Produce a verbatim transcription of the entries, with all pictures omitted.
══ Supplied entries
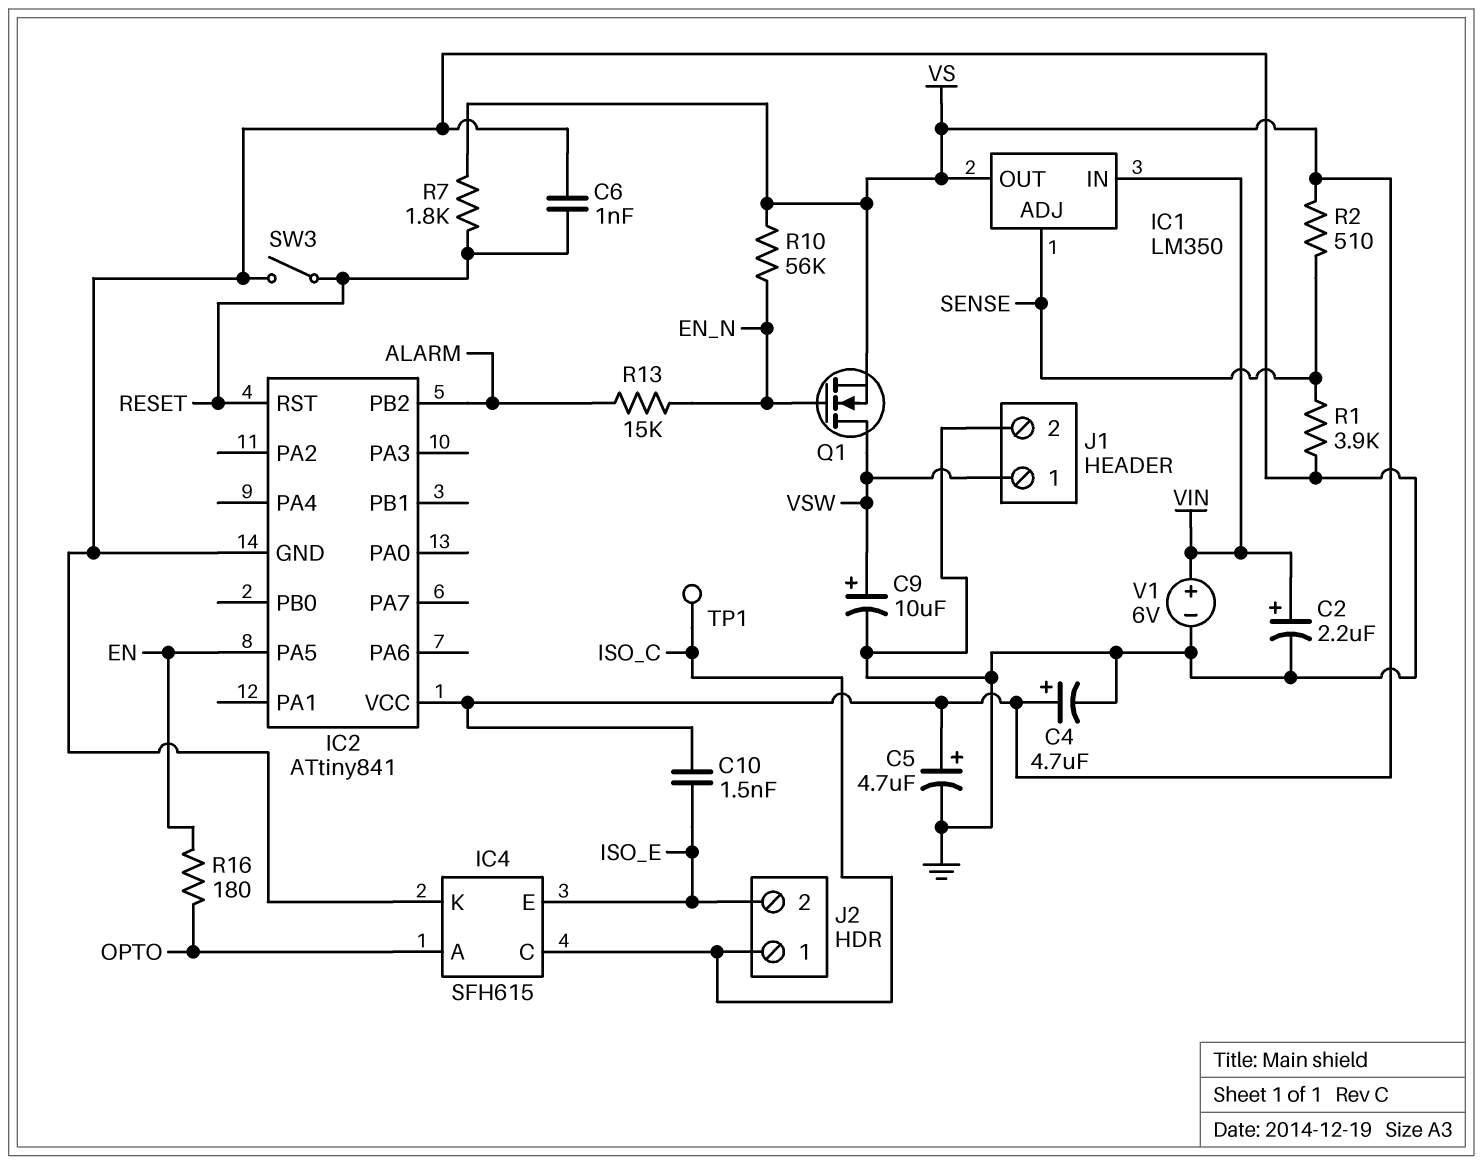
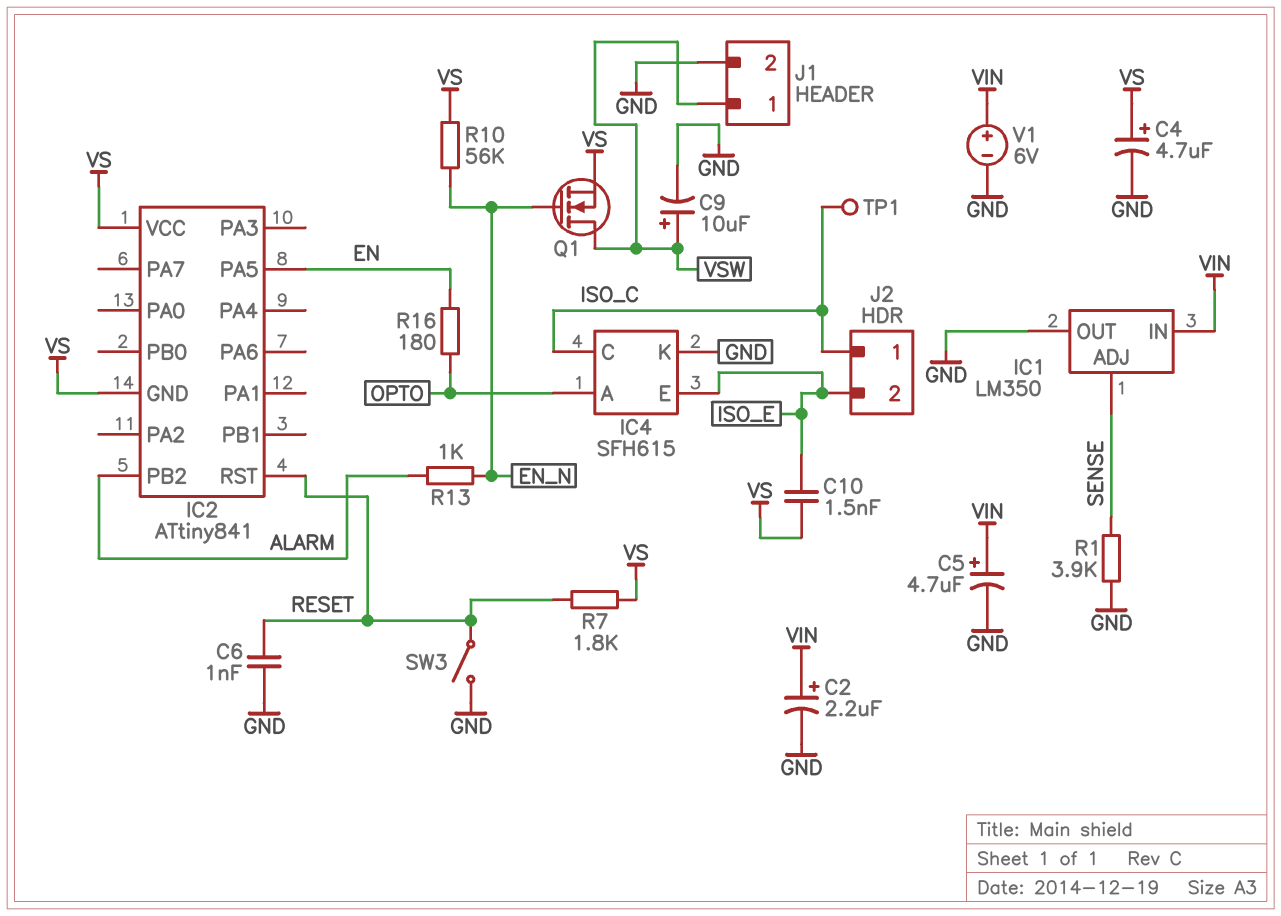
C5: 4.7uF (plus VS, minus GND) -> 4.7uF (plus VIN, minus GND)
IC1 pin OUT: VS -> GND
IC2 pin GND: GND -> VS
R2: 510 (SENSE, VS) -> none
R13: 15k (ALARM, EN_N) -> 1k (ALARM, EN_N)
════
**Final answer**
C5: 4.7uF (plus VS, minus GND) -> 4.7uF (plus VIN, minus GND)
IC1 pin OUT: VS -> GND
IC2 pin GND: GND -> VS
R2: 510 (SENSE, VS) -> none
R13: 15k (ALARM, EN_N) -> 1k (ALARM, EN_N)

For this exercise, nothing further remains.